**ABOUT THIS EXERCISE**
From the first line to the last, repeat the data exactly and drop the pictures.

**GIVEN MATERIAL**
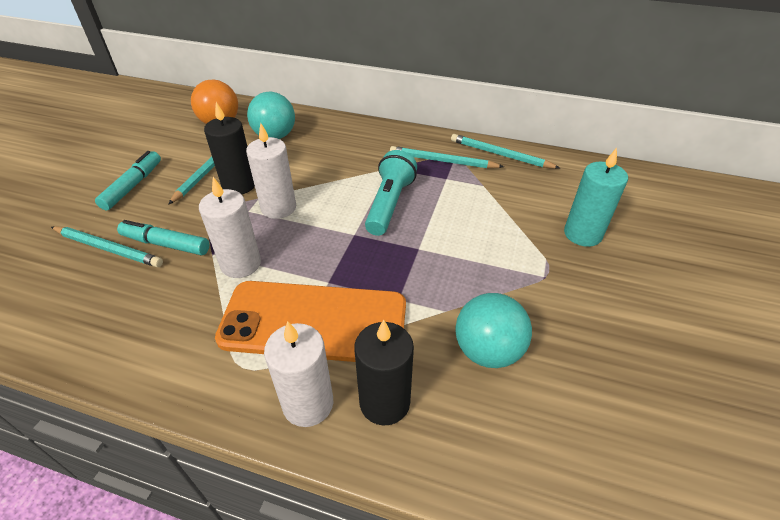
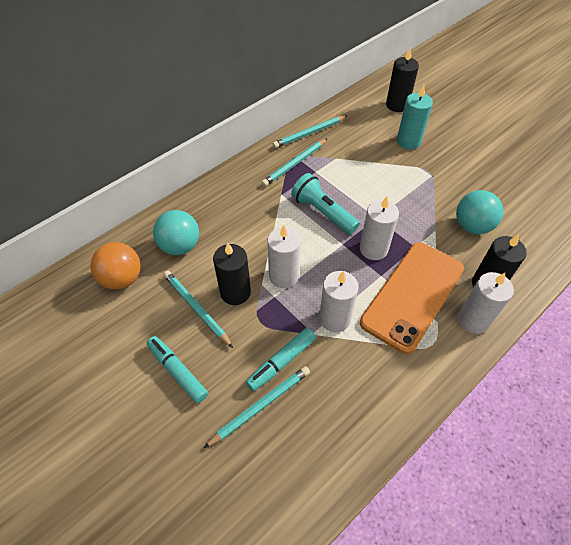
camera: 60 degrees left, 10 degrees up
(365, 262) = (373, 249): none -> white candle
(638, 203) = (397, 105): none -> black candle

**WRITTEN REPLY**
camera: 60 degrees left, 10 degrees up
(365, 262) = (373, 249): none -> white candle
(638, 203) = (397, 105): none -> black candle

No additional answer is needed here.